• _PROBLEM REQUIREMENTS_: Below, some lines carry pictures; leave those pictures out and retype exactly the lines from the one with "green cross: (75, 38) -> (60, 103), moved" through the one with "purple L-shape: (1404, 682)".

• _DATA_:
● ● ●
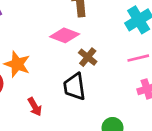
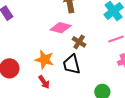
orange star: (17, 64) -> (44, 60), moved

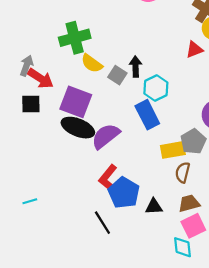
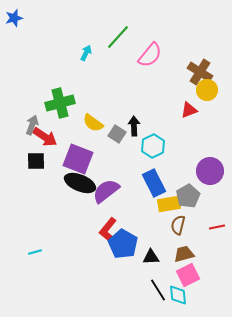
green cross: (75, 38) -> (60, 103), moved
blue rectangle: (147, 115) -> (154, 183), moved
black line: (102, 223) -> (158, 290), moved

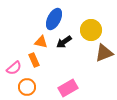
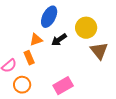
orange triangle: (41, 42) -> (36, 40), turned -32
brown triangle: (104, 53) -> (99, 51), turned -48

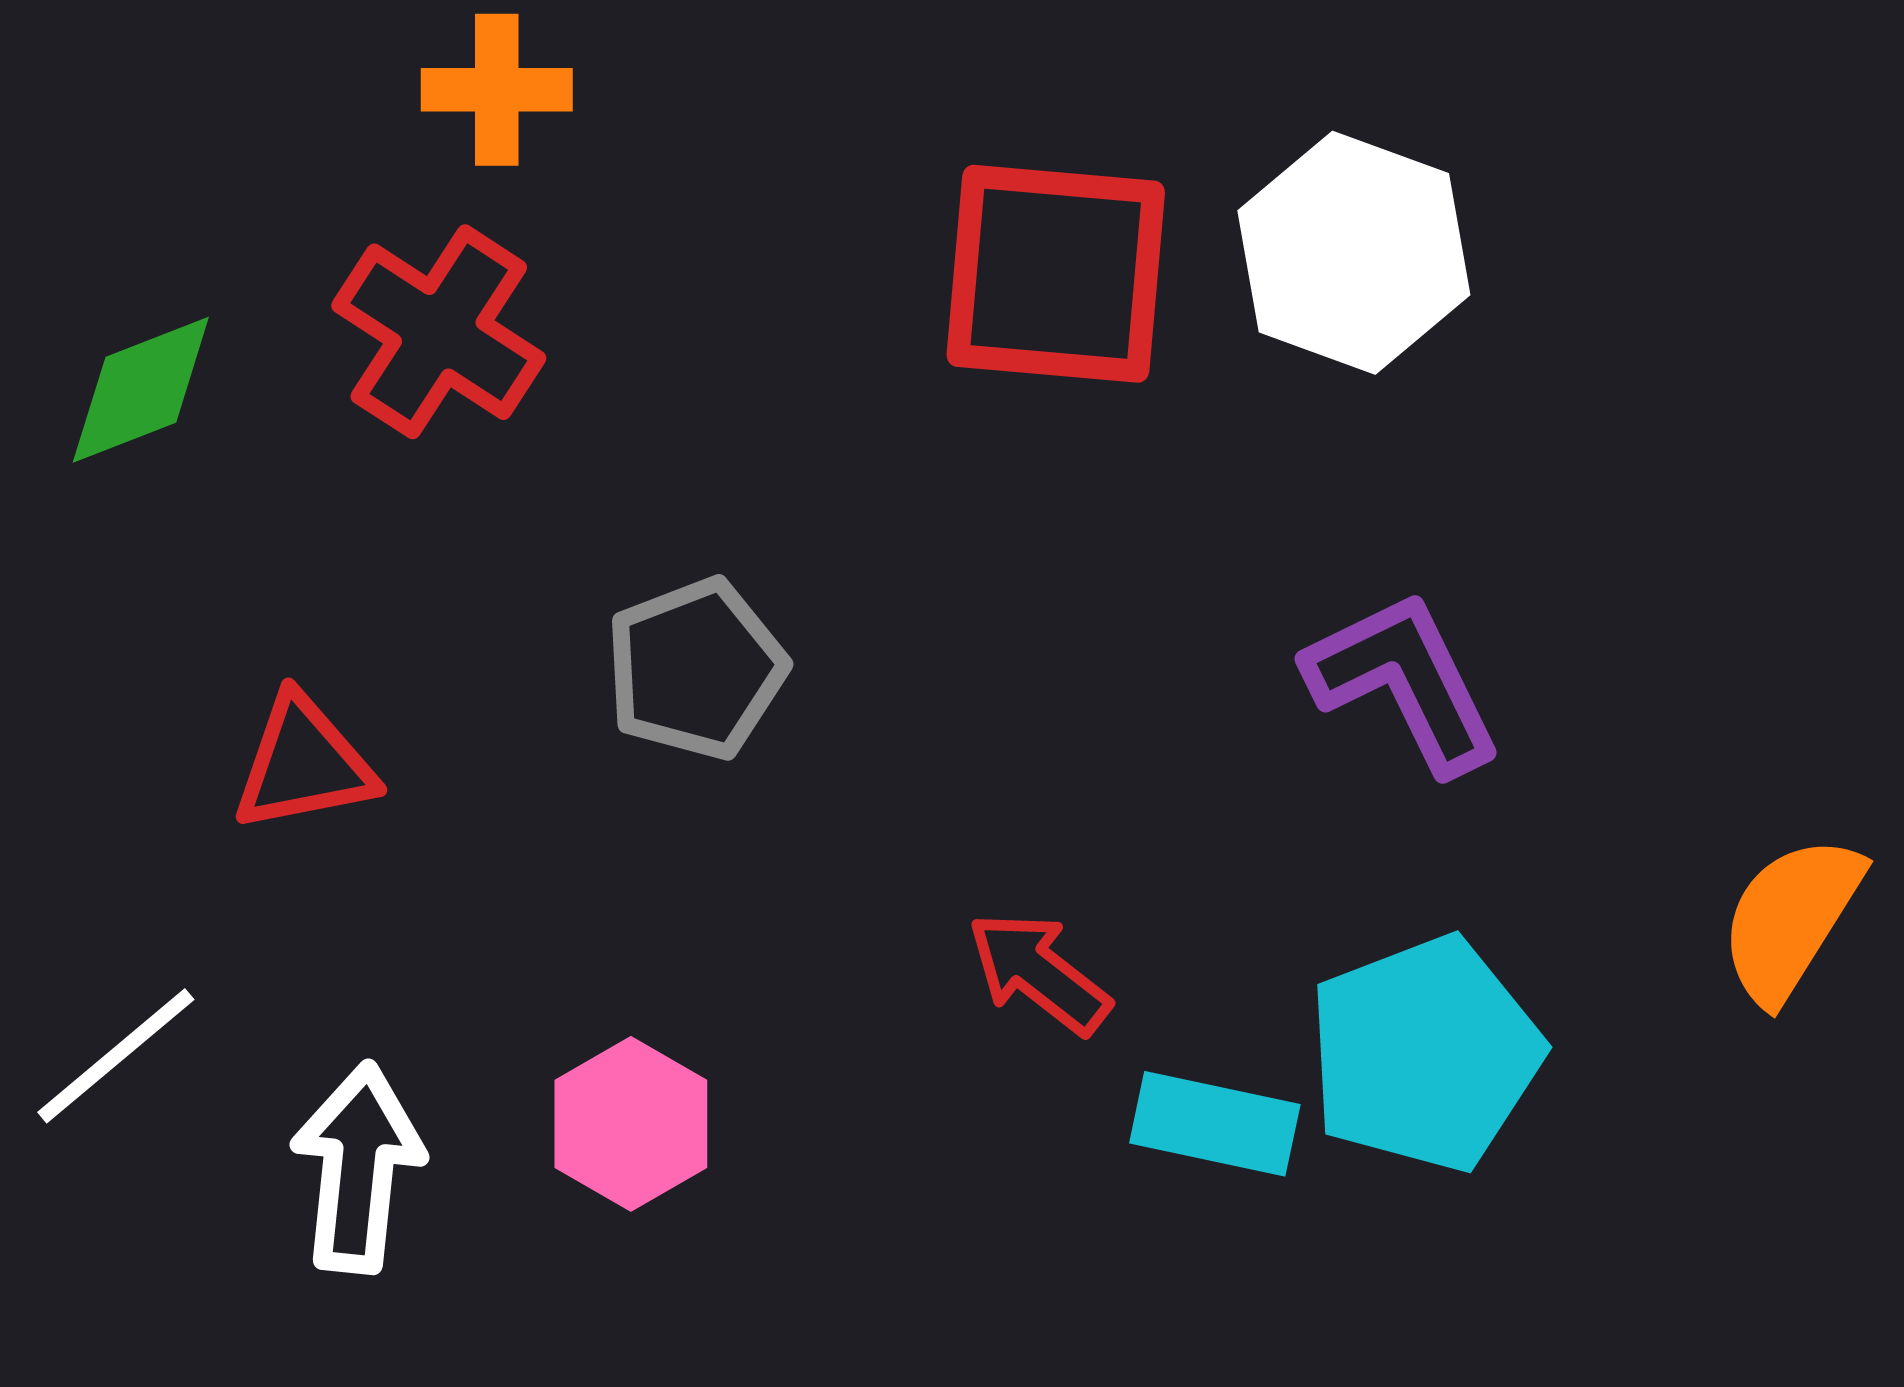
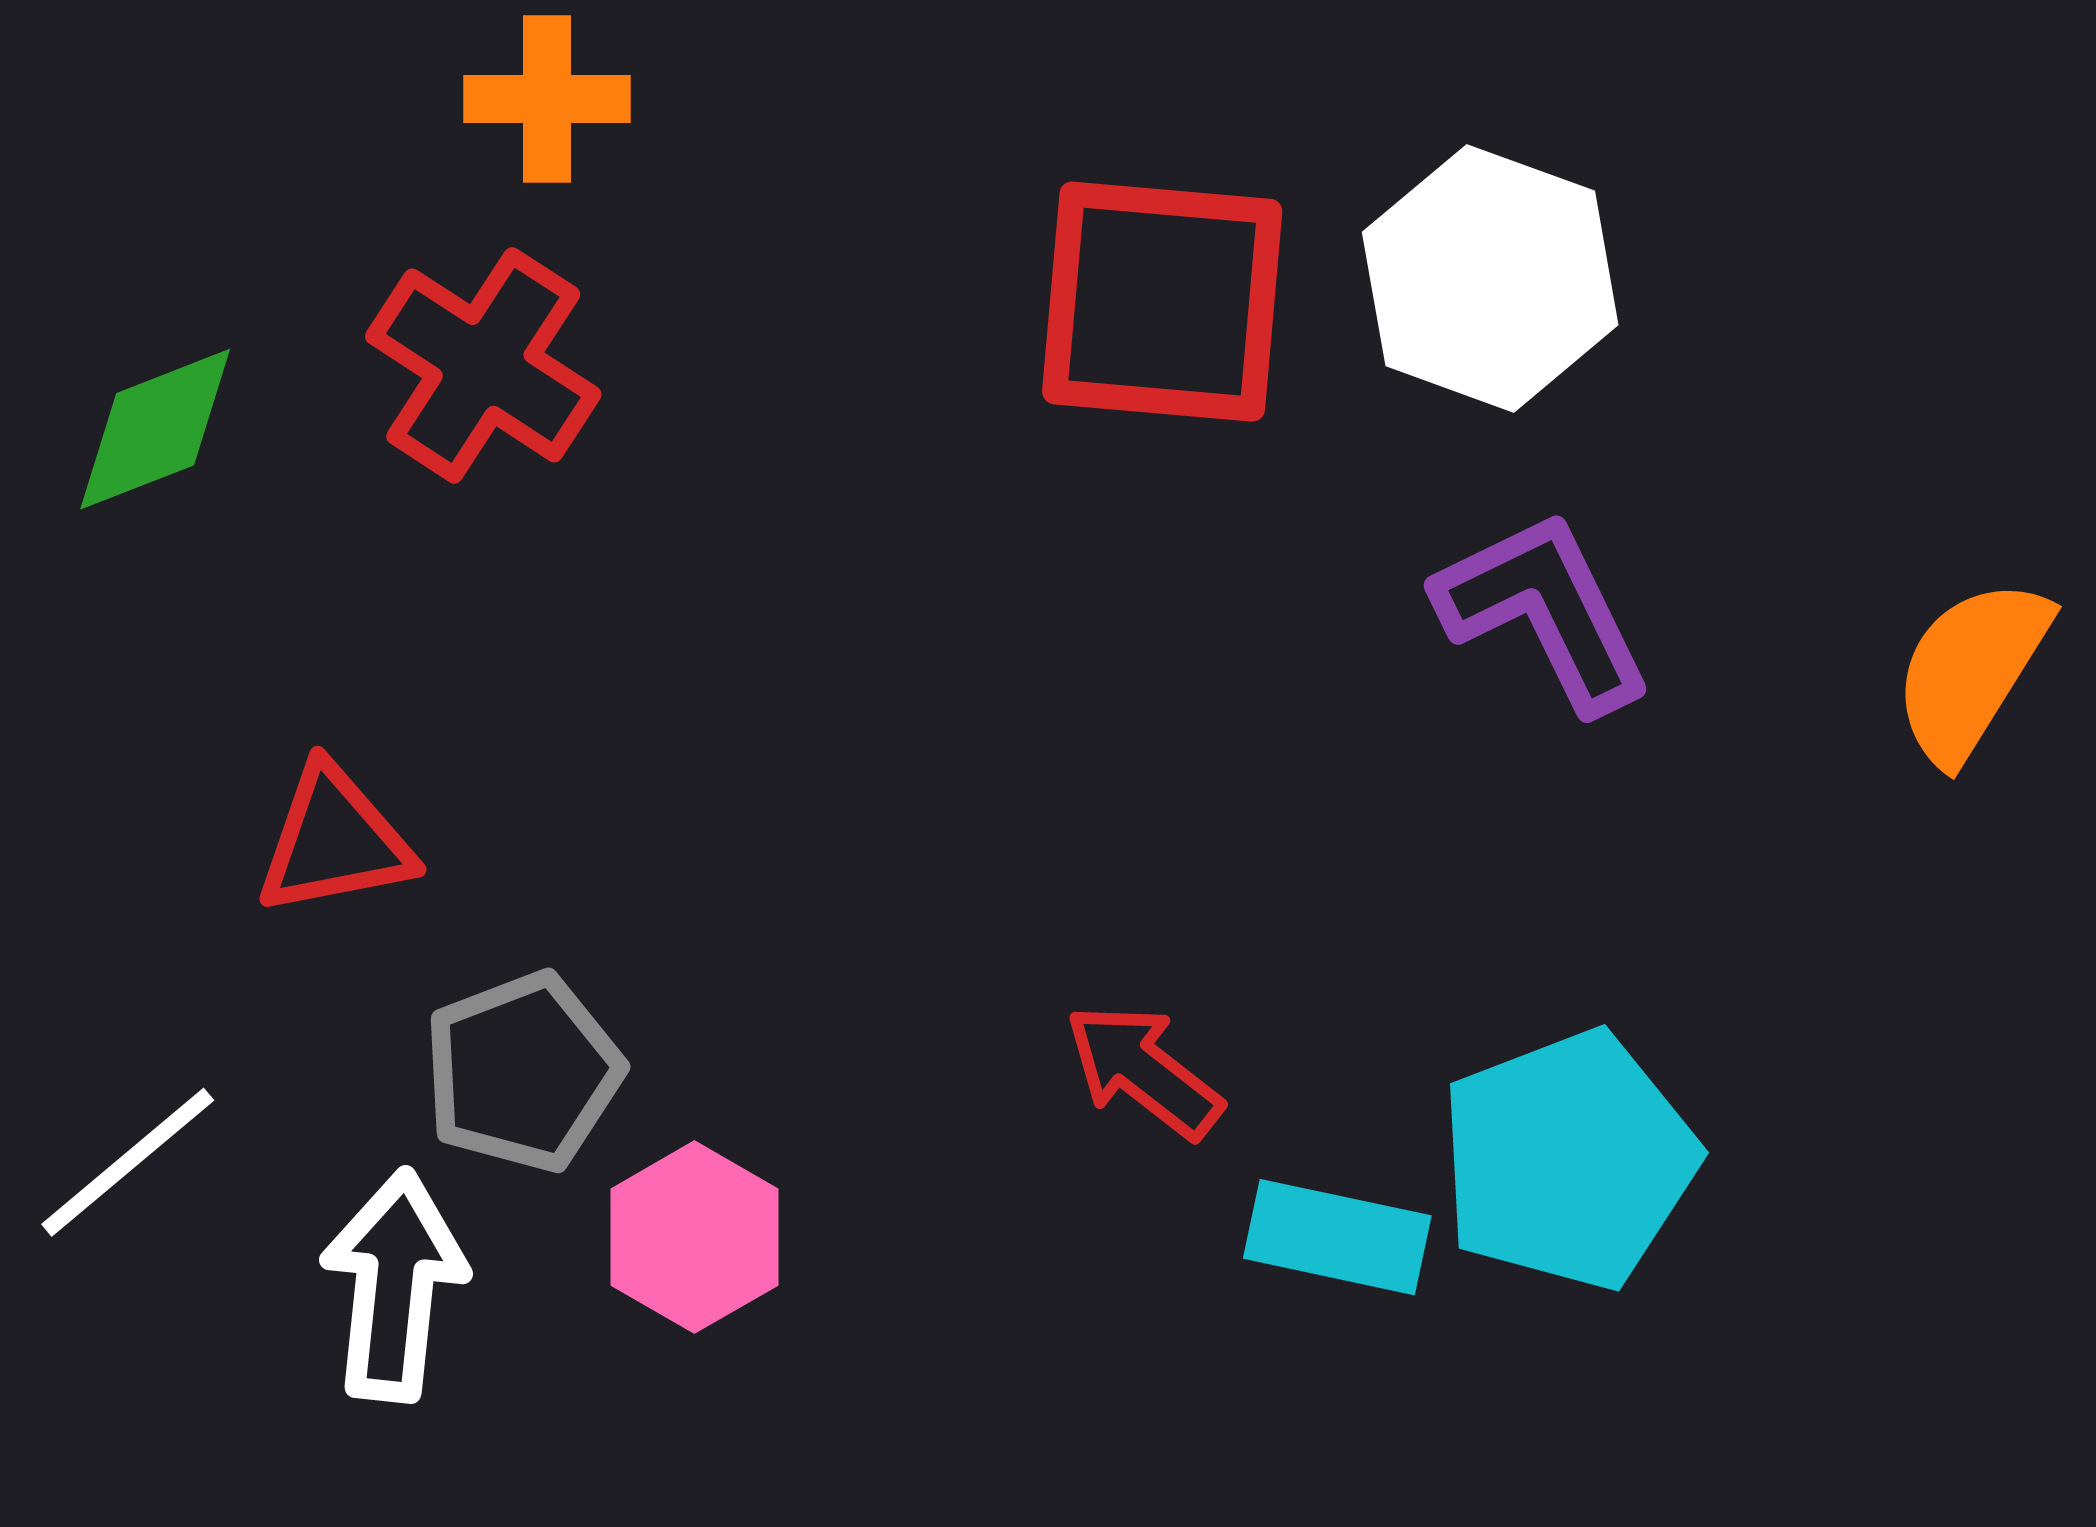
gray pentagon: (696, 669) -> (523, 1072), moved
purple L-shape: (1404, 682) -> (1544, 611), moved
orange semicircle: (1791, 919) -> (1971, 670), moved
● ● ●
• _ANSWER TO THE EXERCISE_:
green cross: (75, 38) -> (60, 103), moved
blue rectangle: (147, 115) -> (154, 183), moved
black line: (102, 223) -> (158, 290), moved

orange triangle: (41, 42) -> (36, 40), turned -32
brown triangle: (104, 53) -> (99, 51), turned -48

gray pentagon: (696, 669) -> (523, 1072), moved
purple L-shape: (1404, 682) -> (1544, 611), moved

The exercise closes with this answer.